WORK TO COMPLETE: Given the entries that follow, write out exactly the lines starting at the one containing "camera: 20 degrees left, 5 degrees down" and ending at the one containing "(803, 610) = (748, 473): none -> purple clock", both ends included, and only those.

INFORMATION PROVIDED START

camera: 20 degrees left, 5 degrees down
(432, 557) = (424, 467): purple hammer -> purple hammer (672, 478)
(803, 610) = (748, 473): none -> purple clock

INFORMATION PROVIDED END
INFORMATION PROVIDED START

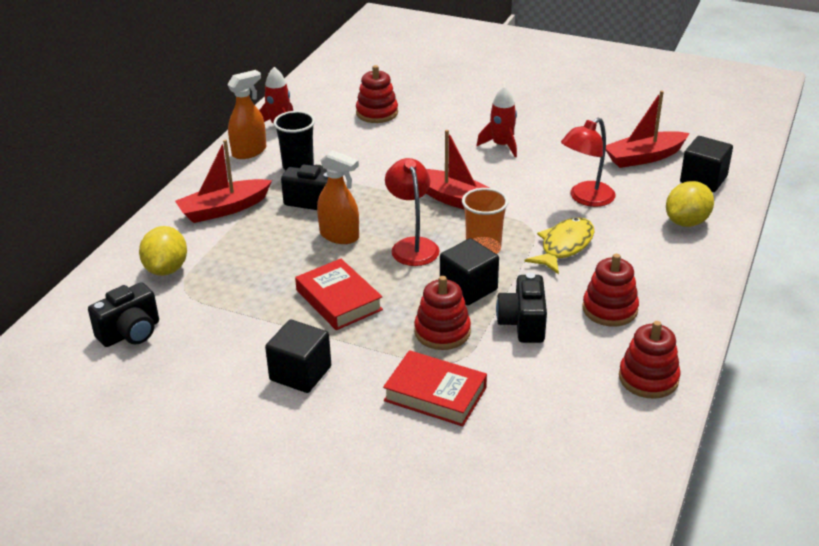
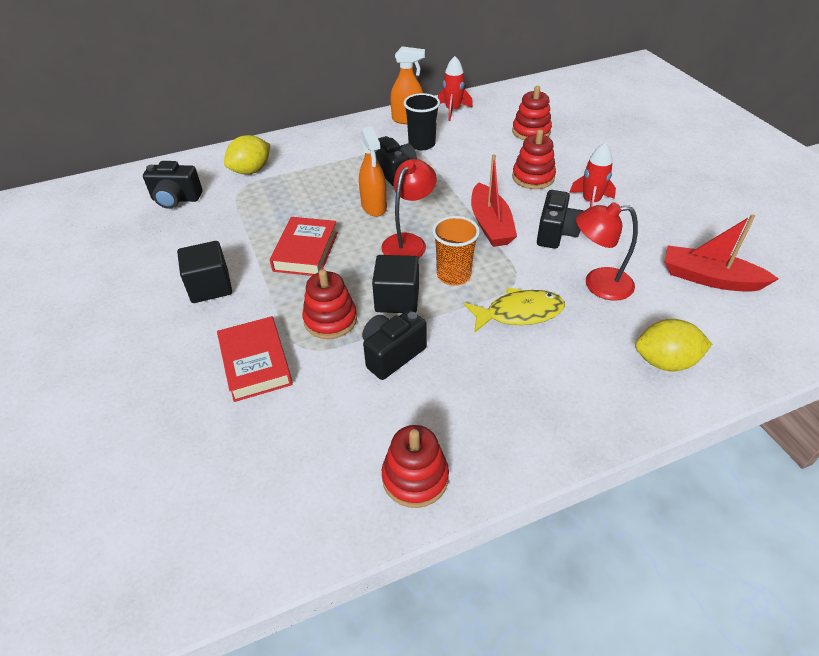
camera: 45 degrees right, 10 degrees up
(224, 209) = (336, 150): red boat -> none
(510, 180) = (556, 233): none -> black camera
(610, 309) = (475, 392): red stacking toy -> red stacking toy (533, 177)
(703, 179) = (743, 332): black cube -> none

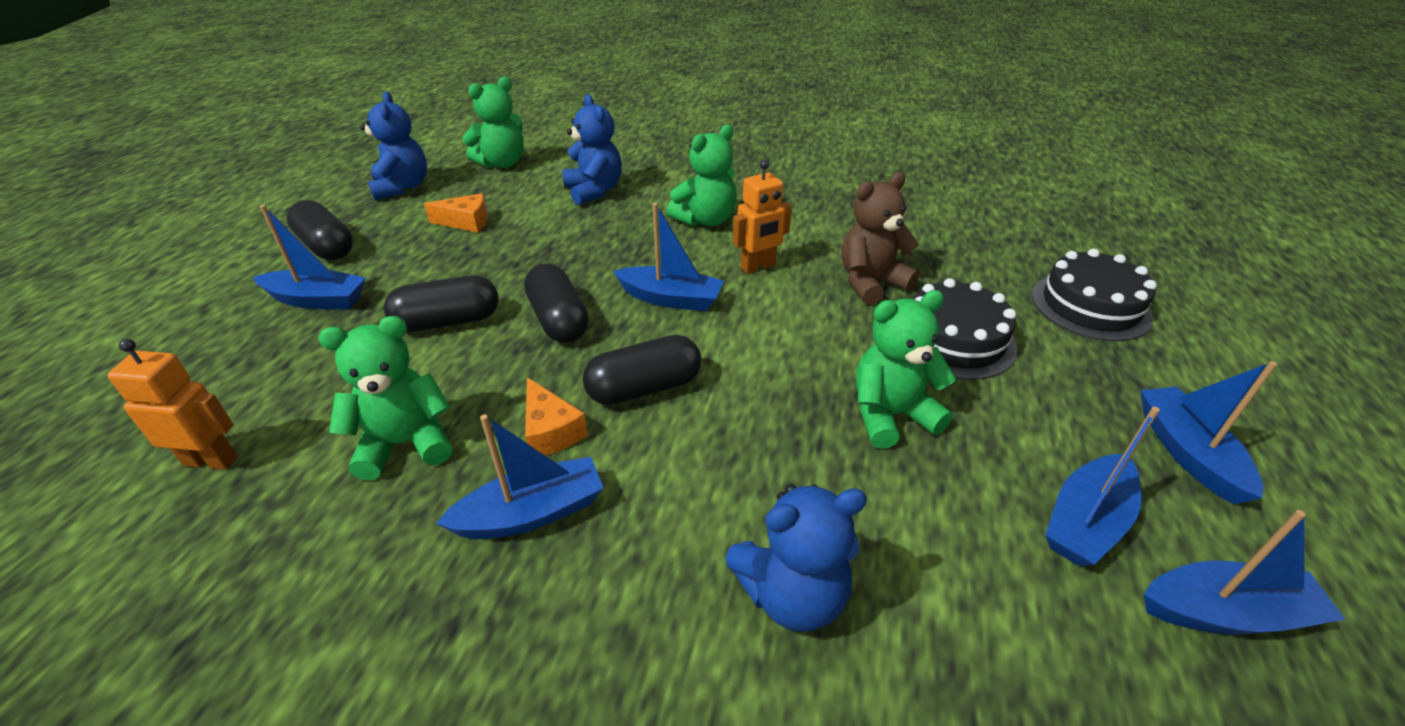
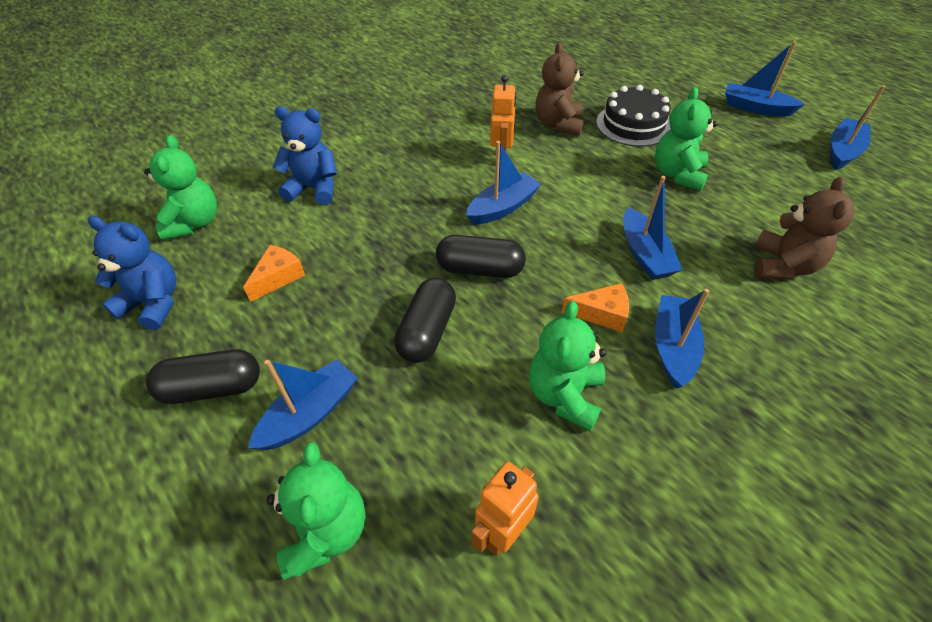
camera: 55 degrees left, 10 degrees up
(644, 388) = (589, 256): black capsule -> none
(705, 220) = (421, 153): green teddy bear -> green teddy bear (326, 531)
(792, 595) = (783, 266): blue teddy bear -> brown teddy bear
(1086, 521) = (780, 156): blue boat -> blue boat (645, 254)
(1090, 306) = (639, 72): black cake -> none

INFORMATION PROVIDED END

TASK RESPONSE:
camera: 20 degrees left, 5 degrees down
(432, 557) = (424, 467): purple hammer -> purple hammer (672, 478)
(803, 610) = (748, 473): none -> purple clock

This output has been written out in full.